WHAT IS EXPECTED - Below are entries. Reproduce exactly the lines between the line holding "(473, 229) = (398, 192): none -> grey pyramid" and the line holding "camera: 25 degrees left, 0 degrees up", inclusive, and only those.

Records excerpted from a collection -
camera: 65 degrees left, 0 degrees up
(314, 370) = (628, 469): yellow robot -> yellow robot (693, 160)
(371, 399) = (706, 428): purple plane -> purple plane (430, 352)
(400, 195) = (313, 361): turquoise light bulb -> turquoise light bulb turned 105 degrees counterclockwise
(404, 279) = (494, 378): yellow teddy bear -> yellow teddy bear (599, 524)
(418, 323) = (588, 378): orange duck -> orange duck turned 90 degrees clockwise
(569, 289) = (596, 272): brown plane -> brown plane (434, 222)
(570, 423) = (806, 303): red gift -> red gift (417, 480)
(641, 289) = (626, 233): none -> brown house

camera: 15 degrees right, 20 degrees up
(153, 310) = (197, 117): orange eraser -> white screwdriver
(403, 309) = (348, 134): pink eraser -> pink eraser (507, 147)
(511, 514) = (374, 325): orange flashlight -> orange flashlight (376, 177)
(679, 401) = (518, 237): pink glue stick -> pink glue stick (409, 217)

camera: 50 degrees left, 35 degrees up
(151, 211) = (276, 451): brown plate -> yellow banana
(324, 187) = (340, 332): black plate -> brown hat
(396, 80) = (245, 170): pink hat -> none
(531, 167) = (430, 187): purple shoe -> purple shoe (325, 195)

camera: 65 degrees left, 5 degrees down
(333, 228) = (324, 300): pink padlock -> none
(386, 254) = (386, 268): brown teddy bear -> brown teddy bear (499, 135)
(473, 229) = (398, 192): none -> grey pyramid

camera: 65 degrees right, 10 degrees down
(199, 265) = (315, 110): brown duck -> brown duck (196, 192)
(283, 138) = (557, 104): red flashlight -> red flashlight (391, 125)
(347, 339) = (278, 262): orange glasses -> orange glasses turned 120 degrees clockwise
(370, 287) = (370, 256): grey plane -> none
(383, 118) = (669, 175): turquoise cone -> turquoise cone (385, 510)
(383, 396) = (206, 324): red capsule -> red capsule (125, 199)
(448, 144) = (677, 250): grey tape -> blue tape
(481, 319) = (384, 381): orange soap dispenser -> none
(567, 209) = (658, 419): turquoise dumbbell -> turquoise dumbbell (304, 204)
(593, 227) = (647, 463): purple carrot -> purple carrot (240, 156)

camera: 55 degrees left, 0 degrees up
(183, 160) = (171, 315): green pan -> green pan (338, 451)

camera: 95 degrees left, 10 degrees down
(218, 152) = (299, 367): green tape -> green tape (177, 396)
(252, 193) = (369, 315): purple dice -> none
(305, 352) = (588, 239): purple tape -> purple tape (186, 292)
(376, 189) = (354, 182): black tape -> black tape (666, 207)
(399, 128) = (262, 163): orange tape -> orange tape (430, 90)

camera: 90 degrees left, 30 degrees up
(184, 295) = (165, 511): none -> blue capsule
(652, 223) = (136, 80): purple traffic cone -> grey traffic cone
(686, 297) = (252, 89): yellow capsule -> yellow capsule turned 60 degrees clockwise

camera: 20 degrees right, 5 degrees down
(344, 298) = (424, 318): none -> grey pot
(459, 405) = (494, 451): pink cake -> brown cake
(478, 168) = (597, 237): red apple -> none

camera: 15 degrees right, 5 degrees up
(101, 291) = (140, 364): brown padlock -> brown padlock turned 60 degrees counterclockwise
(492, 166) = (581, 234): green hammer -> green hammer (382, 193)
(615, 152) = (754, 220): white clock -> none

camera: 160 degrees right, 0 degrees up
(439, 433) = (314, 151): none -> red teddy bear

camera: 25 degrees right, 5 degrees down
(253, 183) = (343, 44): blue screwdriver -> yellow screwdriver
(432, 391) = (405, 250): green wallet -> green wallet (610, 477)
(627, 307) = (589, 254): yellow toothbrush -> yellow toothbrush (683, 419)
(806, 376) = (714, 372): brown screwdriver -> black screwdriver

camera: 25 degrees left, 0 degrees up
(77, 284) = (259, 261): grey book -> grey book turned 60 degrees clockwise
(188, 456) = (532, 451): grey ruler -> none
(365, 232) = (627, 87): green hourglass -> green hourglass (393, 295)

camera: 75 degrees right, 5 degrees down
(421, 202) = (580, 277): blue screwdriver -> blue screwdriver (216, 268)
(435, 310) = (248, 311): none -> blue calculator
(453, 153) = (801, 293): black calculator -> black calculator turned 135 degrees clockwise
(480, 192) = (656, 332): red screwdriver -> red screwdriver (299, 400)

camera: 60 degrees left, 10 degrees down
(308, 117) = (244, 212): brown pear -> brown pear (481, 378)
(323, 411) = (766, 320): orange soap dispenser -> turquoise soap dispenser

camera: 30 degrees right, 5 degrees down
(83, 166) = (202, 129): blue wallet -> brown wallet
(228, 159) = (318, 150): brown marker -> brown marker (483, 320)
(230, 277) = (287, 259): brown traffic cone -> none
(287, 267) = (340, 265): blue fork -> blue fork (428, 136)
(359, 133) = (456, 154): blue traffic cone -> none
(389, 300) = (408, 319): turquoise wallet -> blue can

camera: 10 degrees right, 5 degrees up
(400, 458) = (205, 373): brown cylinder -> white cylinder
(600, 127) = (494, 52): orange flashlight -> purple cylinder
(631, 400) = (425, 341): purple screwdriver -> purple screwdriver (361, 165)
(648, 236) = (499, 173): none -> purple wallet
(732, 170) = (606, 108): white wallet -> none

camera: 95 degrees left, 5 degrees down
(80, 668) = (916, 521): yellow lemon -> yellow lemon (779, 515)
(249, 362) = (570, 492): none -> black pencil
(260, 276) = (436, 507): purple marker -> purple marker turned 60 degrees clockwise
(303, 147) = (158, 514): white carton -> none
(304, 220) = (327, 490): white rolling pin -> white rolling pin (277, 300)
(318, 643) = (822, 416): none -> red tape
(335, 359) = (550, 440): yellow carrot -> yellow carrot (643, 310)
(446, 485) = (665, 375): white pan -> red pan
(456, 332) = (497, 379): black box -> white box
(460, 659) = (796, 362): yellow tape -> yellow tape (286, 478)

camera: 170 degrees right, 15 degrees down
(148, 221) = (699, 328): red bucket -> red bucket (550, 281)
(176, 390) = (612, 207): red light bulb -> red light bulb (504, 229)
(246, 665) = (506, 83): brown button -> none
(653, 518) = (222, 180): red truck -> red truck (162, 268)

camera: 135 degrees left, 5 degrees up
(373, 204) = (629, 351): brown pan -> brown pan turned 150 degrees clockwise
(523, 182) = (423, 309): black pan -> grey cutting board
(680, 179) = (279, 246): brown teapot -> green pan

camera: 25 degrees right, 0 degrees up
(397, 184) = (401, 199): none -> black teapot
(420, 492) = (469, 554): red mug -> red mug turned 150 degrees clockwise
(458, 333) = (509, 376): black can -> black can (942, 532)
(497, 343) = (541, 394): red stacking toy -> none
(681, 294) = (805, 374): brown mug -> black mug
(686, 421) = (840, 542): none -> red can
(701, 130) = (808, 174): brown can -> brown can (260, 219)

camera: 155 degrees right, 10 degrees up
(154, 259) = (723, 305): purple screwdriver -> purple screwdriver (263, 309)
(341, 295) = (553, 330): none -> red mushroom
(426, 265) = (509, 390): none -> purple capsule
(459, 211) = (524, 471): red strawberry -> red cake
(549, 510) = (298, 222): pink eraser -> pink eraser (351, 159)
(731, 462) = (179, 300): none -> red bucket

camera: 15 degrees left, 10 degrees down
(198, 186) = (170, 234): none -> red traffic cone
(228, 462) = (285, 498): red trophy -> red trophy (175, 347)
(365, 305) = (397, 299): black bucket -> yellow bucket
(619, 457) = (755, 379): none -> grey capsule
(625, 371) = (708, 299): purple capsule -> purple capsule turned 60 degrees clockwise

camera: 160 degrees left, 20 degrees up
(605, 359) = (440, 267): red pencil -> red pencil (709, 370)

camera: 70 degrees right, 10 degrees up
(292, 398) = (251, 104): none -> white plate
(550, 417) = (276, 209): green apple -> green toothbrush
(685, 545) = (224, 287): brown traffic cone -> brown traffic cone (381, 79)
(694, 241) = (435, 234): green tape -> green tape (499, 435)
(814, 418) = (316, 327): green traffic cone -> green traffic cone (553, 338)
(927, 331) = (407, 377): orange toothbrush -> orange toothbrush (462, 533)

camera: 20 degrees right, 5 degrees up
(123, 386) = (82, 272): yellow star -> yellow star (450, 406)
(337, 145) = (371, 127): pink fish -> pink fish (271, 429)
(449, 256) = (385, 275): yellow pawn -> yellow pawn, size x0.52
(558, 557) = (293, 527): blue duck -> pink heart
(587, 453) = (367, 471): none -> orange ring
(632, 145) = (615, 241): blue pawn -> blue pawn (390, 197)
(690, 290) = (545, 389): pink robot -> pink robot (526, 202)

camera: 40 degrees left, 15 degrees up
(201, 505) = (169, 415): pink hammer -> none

ANSWER SECTION -
(473, 229) = (398, 192): none -> grey pyramid

camera: 65 degrees right, 10 degrees down
(199, 265) = (315, 110): brown duck -> brown duck (196, 192)
(283, 138) = (557, 104): red flashlight -> red flashlight (391, 125)
(347, 339) = (278, 262): orange glasses -> orange glasses turned 120 degrees clockwise
(370, 287) = (370, 256): grey plane -> none
(383, 118) = (669, 175): turquoise cone -> turquoise cone (385, 510)
(383, 396) = (206, 324): red capsule -> red capsule (125, 199)
(448, 144) = (677, 250): grey tape -> blue tape
(481, 319) = (384, 381): orange soap dispenser -> none
(567, 209) = (658, 419): turquoise dumbbell -> turquoise dumbbell (304, 204)
(593, 227) = (647, 463): purple carrot -> purple carrot (240, 156)

camera: 55 degrees left, 0 degrees up
(183, 160) = (171, 315): green pan -> green pan (338, 451)

camera: 95 degrees left, 10 degrees down
(218, 152) = (299, 367): green tape -> green tape (177, 396)
(252, 193) = (369, 315): purple dice -> none
(305, 352) = (588, 239): purple tape -> purple tape (186, 292)
(376, 189) = (354, 182): black tape -> black tape (666, 207)
(399, 128) = (262, 163): orange tape -> orange tape (430, 90)

camera: 90 degrees left, 30 degrees up
(184, 295) = (165, 511): none -> blue capsule
(652, 223) = (136, 80): purple traffic cone -> grey traffic cone
(686, 297) = (252, 89): yellow capsule -> yellow capsule turned 60 degrees clockwise

camera: 20 degrees right, 5 degrees down
(344, 298) = (424, 318): none -> grey pot
(459, 405) = (494, 451): pink cake -> brown cake
(478, 168) = (597, 237): red apple -> none

camera: 15 degrees right, 5 degrees up
(101, 291) = (140, 364): brown padlock -> brown padlock turned 60 degrees counterclockwise
(492, 166) = (581, 234): green hammer -> green hammer (382, 193)
(615, 152) = (754, 220): white clock -> none

camera: 160 degrees right, 0 degrees up
(439, 433) = (314, 151): none -> red teddy bear

camera: 25 degrees right, 5 degrees down
(253, 183) = (343, 44): blue screwdriver -> yellow screwdriver
(432, 391) = (405, 250): green wallet -> green wallet (610, 477)
(627, 307) = (589, 254): yellow toothbrush -> yellow toothbrush (683, 419)
(806, 376) = (714, 372): brown screwdriver -> black screwdriver

camera: 25 degrees left, 0 degrees up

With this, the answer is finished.